• About this exercise:
Leaving out the images, repeat all the lines below exactly.

• Dataset records:
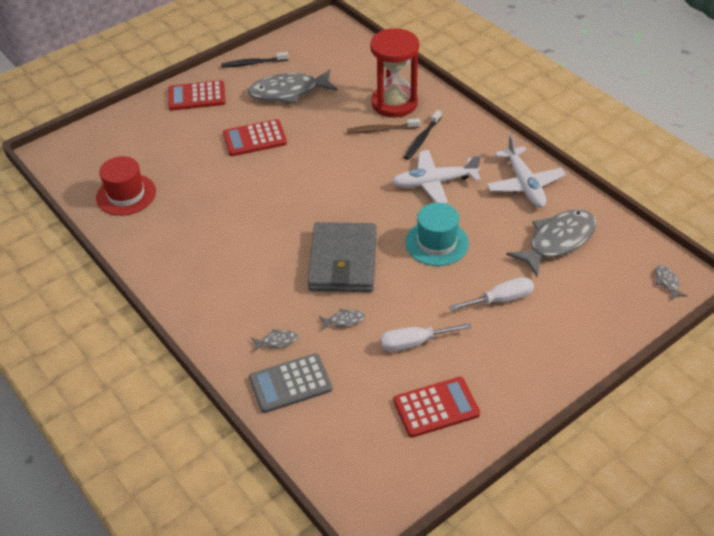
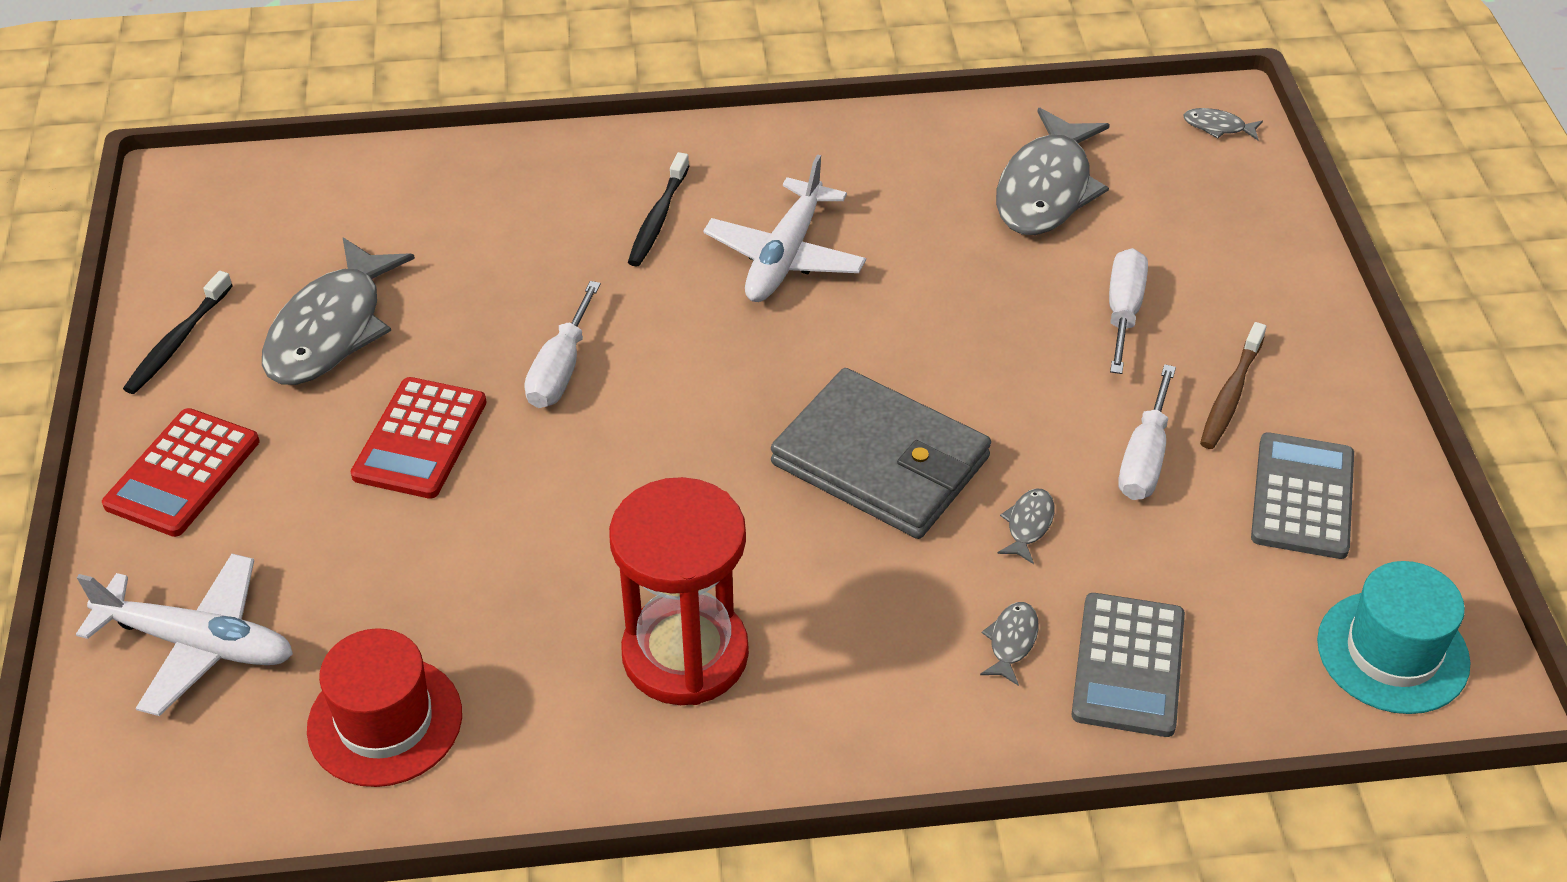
camera: 60 degrees left, 0 degrees up
(317, 154) = (560, 369): none -> white screwdriver
(381, 130) = (580, 256): brown toothbrush -> brown toothbrush (1230, 395)
(394, 103) = (525, 206): red hourglass -> red hourglass (685, 654)
(422, 139) = (658, 218): black toothbrush -> black toothbrush turned 45 degrees clockwise
(436, 407) = (1302, 496): red calculator -> grey calculator
(437, 243) = (935, 323): turquoise hat -> turquoise hat (1392, 652)
(524, 184) = (886, 159): white plane -> white plane (197, 643)
(557, 241) = (1046, 189): grey fish -> grey fish turned 150 degrees counterclockwise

• Task answer:
camera: 60 degrees left, 0 degrees up
(317, 154) = (560, 369): none -> white screwdriver
(381, 130) = (580, 256): brown toothbrush -> brown toothbrush (1230, 395)
(394, 103) = (525, 206): red hourglass -> red hourglass (685, 654)
(422, 139) = (658, 218): black toothbrush -> black toothbrush turned 45 degrees clockwise
(436, 407) = (1302, 496): red calculator -> grey calculator
(437, 243) = (935, 323): turquoise hat -> turquoise hat (1392, 652)
(524, 184) = (886, 159): white plane -> white plane (197, 643)
(557, 241) = (1046, 189): grey fish -> grey fish turned 150 degrees counterclockwise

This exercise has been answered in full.